● WORK REQUEST
How many lines in the listing contain the word "semicircle"? Reply with the number alone.

== Segment start ==

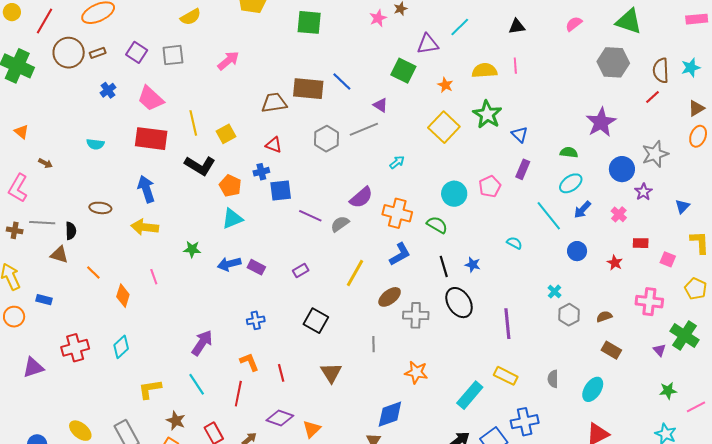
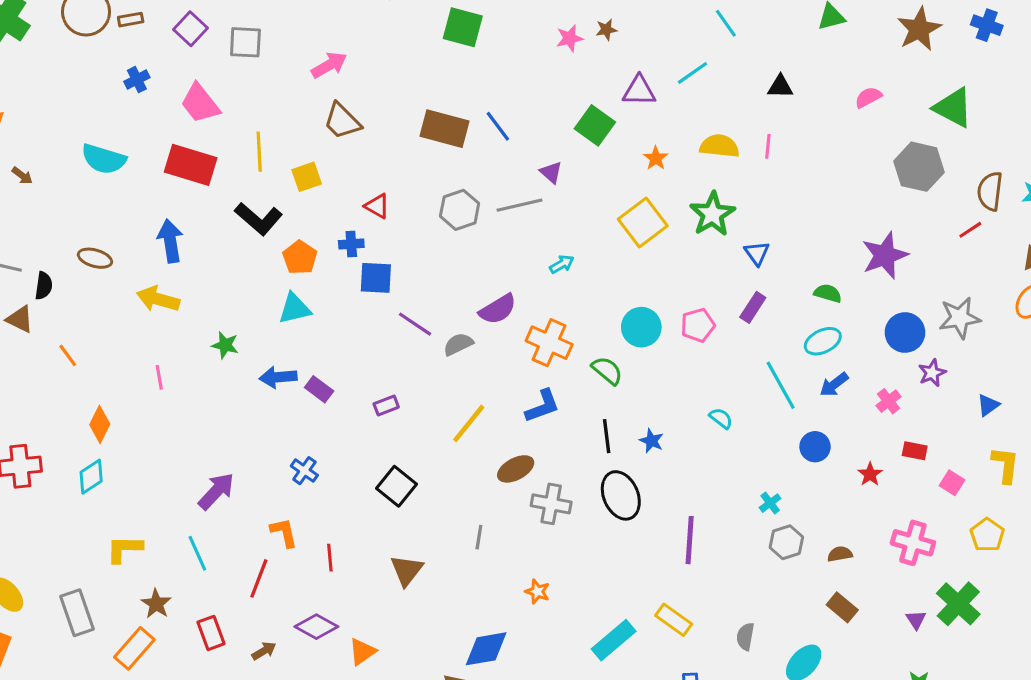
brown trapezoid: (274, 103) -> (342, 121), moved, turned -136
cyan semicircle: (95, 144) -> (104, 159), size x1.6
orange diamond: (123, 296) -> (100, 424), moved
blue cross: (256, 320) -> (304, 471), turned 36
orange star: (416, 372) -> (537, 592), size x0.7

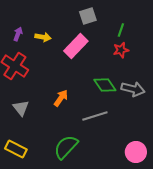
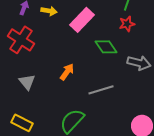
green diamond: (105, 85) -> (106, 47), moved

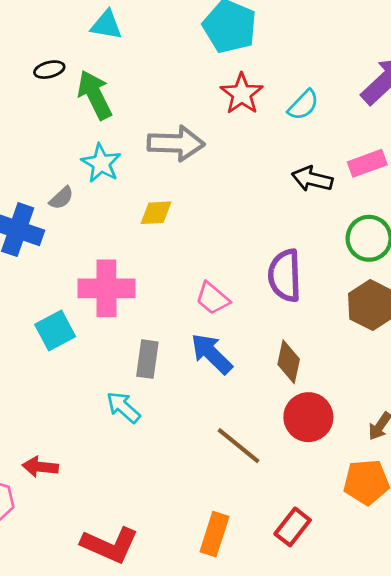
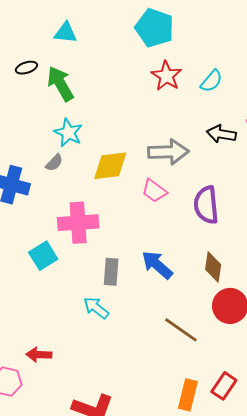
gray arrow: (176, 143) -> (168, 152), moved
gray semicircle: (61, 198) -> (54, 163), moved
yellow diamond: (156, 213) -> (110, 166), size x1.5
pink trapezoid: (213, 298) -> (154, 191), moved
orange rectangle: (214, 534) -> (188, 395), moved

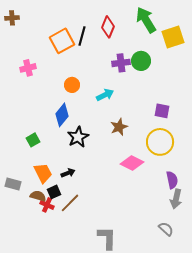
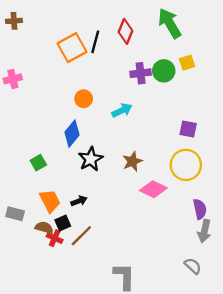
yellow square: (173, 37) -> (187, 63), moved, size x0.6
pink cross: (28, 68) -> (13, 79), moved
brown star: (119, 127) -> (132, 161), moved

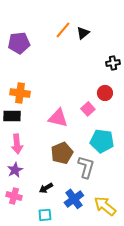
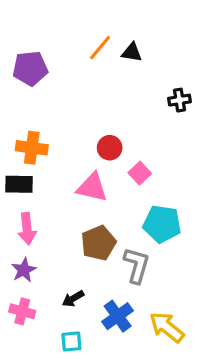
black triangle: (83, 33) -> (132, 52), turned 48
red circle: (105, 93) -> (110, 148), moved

== Segment end ==

● RESPONSE TO THE TASK
2